(Problem to work on):
Return each entry precisely as it appears below.

(Object state comparisons):
────────────────

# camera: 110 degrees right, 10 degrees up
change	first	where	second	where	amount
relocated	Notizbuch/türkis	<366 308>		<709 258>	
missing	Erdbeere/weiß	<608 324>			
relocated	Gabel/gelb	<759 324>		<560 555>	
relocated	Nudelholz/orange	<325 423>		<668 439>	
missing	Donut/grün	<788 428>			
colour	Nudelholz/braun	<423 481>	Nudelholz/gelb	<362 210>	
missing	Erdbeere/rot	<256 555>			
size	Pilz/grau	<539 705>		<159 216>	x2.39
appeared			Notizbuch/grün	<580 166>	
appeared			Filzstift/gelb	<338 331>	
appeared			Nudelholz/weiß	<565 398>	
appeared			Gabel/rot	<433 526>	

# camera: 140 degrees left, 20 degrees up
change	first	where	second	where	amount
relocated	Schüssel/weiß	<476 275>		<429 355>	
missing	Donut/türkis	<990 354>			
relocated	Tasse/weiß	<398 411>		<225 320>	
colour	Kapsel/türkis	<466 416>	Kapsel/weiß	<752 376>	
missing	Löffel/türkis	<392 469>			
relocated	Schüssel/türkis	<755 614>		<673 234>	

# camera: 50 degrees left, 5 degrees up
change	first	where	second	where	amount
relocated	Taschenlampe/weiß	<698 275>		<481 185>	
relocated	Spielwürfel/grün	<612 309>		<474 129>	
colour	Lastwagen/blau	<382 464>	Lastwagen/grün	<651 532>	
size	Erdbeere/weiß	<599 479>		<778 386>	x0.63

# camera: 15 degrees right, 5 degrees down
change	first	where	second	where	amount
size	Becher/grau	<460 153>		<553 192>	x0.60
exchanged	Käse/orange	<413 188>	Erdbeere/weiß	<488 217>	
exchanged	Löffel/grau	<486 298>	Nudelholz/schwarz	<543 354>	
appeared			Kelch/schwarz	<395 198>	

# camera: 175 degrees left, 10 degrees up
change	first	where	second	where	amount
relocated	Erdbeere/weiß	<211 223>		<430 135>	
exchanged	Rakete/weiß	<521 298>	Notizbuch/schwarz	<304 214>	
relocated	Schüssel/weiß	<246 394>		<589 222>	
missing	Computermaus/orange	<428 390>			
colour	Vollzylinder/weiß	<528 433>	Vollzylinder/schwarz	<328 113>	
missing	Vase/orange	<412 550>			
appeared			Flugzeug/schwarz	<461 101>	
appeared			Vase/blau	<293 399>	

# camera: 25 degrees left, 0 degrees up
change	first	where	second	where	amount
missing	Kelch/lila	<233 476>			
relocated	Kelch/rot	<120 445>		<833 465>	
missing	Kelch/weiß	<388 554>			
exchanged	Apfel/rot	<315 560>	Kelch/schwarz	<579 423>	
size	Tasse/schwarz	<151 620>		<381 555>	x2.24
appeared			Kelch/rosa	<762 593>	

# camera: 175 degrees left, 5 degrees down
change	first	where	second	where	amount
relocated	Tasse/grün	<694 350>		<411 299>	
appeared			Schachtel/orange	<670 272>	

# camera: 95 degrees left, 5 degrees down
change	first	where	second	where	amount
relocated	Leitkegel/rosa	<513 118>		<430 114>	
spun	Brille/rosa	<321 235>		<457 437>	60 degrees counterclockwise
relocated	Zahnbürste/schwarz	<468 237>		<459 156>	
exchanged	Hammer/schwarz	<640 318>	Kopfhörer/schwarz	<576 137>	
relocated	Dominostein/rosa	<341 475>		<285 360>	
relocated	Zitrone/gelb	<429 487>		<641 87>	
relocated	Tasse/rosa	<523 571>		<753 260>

────────────────

(Written solution):
# camera: 110 degrees right, 10 degrees up
change	first	where	second	where	amount
relocated	Notizbuch/türkis	<366 308>		<709 258>	
missing	Erdbeere/weiß	<608 324>			
relocated	Gabel/gelb	<759 324>		<560 555>	
relocated	Nudelholz/orange	<325 423>		<668 439>	
missing	Donut/grün	<788 428>			
colour	Nudelholz/braun	<423 481>	Nudelholz/gelb	<362 210>	
missing	Erdbeere/rot	<256 555>			
size	Pilz/grau	<539 705>		<159 216>	x2.39
appeared			Notizbuch/grün	<580 166>	
appeared			Filzstift/gelb	<338 331>	
appeared			Nudelholz/weiß	<565 398>	
appeared			Gabel/rot	<433 526>	

# camera: 140 degrees left, 20 degrees up
change	first	where	second	where	amount
relocated	Schüssel/weiß	<476 275>		<429 355>	
missing	Donut/türkis	<990 354>			
relocated	Tasse/weiß	<398 411>		<225 320>	
colour	Kapsel/türkis	<466 416>	Kapsel/weiß	<752 376>	
missing	Löffel/türkis	<392 469>			
relocated	Schüssel/türkis	<755 614>		<673 234>	

# camera: 50 degrees left, 5 degrees up
change	first	where	second	where	amount
relocated	Taschenlampe/weiß	<698 275>		<481 185>	
relocated	Spielwürfel/grün	<612 309>		<474 129>	
colour	Lastwagen/blau	<382 464>	Lastwagen/grün	<651 532>	
size	Erdbeere/weiß	<599 479>		<778 386>	x0.63

# camera: 15 degrees right, 5 degrees down
change	first	where	second	where	amount
size	Becher/grau	<460 153>		<553 192>	x0.60
exchanged	Käse/orange	<413 188>	Erdbeere/weiß	<488 217>	
exchanged	Löffel/grau	<486 298>	Nudelholz/schwarz	<543 354>	
appeared			Kelch/schwarz	<395 198>	

# camera: 175 degrees left, 10 degrees up
change	first	where	second	where	amount
relocated	Erdbeere/weiß	<211 223>		<430 135>	
exchanged	Rakete/weiß	<521 298>	Notizbuch/schwarz	<304 214>	
relocated	Schüssel/weiß	<246 394>		<589 222>	
missing	Computermaus/orange	<428 390>			
colour	Vollzylinder/weiß	<528 433>	Vollzylinder/schwarz	<328 113>	
missing	Vase/orange	<412 550>			
appeared			Flugzeug/schwarz	<461 101>	
appeared			Vase/blau	<293 399>	

# camera: 25 degrees left, 0 degrees up
change	first	where	second	where	amount
missing	Kelch/lila	<233 476>			
relocated	Kelch/rot	<120 445>		<833 465>	
missing	Kelch/weiß	<388 554>			
exchanged	Apfel/rot	<315 560>	Kelch/schwarz	<579 423>	
size	Tasse/schwarz	<151 620>		<381 555>	x2.24
appeared			Kelch/rosa	<762 593>	

# camera: 175 degrees left, 5 degrees down
change	first	where	second	where	amount
relocated	Tasse/grün	<694 350>		<411 299>	
appeared			Schachtel/orange	<670 272>	

# camera: 95 degrees left, 5 degrees down
change	first	where	second	where	amount
relocated	Leitkegel/rosa	<513 118>		<430 114>	
spun	Brille/rosa	<321 235>		<457 437>	60 degrees counterclockwise
relocated	Zahnbürste/schwarz	<468 237>		<459 156>	
exchanged	Hammer/schwarz	<640 318>	Kopfhörer/schwarz	<576 137>	
relocated	Dominostein/rosa	<341 475>		<285 360>	
relocated	Zitrone/gelb	<429 487>		<641 87>	
relocated	Tasse/rosa	<523 571>		<753 260>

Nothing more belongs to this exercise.